▸ YOUR TASK: Using the listing below, keep only the lines with the word "cone" and copy them.

BEGIN

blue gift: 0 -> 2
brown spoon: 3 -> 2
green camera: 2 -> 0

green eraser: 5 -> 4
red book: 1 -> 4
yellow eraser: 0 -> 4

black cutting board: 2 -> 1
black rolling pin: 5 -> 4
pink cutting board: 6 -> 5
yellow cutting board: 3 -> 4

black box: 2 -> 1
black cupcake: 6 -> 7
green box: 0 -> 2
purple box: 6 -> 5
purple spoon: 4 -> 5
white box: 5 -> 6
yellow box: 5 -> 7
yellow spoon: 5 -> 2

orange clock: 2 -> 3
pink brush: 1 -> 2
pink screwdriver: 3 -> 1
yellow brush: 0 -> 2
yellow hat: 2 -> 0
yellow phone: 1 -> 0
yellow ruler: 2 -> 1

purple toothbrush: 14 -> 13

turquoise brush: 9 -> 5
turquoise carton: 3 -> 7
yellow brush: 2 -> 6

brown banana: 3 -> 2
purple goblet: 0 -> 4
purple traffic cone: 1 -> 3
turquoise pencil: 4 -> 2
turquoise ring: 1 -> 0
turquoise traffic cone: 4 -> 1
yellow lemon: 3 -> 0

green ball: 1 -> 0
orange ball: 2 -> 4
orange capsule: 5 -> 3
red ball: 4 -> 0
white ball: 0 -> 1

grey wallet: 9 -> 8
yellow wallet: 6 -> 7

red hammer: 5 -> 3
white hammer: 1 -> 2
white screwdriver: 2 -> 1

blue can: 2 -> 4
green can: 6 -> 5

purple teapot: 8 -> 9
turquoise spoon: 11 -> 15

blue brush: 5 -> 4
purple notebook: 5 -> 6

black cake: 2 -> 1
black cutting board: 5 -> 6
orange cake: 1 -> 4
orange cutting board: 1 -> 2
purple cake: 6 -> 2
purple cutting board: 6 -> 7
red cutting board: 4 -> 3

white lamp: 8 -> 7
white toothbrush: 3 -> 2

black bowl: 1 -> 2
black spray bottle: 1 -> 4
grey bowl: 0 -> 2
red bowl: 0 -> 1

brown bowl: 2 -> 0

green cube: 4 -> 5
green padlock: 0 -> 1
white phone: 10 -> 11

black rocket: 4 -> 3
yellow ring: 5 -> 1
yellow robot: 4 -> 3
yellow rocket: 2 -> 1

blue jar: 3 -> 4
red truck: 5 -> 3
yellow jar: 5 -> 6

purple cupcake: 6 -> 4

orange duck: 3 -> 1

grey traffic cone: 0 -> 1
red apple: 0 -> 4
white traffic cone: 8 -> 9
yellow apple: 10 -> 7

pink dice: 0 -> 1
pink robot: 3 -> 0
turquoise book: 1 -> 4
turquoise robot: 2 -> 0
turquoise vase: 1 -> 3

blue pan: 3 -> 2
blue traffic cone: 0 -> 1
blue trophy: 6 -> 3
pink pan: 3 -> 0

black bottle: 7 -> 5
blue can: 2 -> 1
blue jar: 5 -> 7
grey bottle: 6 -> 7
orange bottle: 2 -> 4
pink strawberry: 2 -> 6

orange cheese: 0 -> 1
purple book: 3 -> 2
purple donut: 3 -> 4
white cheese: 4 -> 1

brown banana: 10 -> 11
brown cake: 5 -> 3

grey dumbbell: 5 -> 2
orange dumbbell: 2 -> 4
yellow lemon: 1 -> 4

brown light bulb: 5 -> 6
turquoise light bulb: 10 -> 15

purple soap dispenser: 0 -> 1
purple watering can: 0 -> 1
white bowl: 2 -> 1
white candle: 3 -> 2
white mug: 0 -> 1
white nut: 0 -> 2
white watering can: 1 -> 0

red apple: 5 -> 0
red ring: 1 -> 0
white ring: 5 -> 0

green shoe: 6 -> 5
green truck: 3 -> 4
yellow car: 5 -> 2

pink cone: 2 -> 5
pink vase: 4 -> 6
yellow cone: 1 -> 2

END

▸ RESPONSE AREA:
purple traffic cone: 1 -> 3
turquoise traffic cone: 4 -> 1
grey traffic cone: 0 -> 1
white traffic cone: 8 -> 9
blue traffic cone: 0 -> 1
pink cone: 2 -> 5
yellow cone: 1 -> 2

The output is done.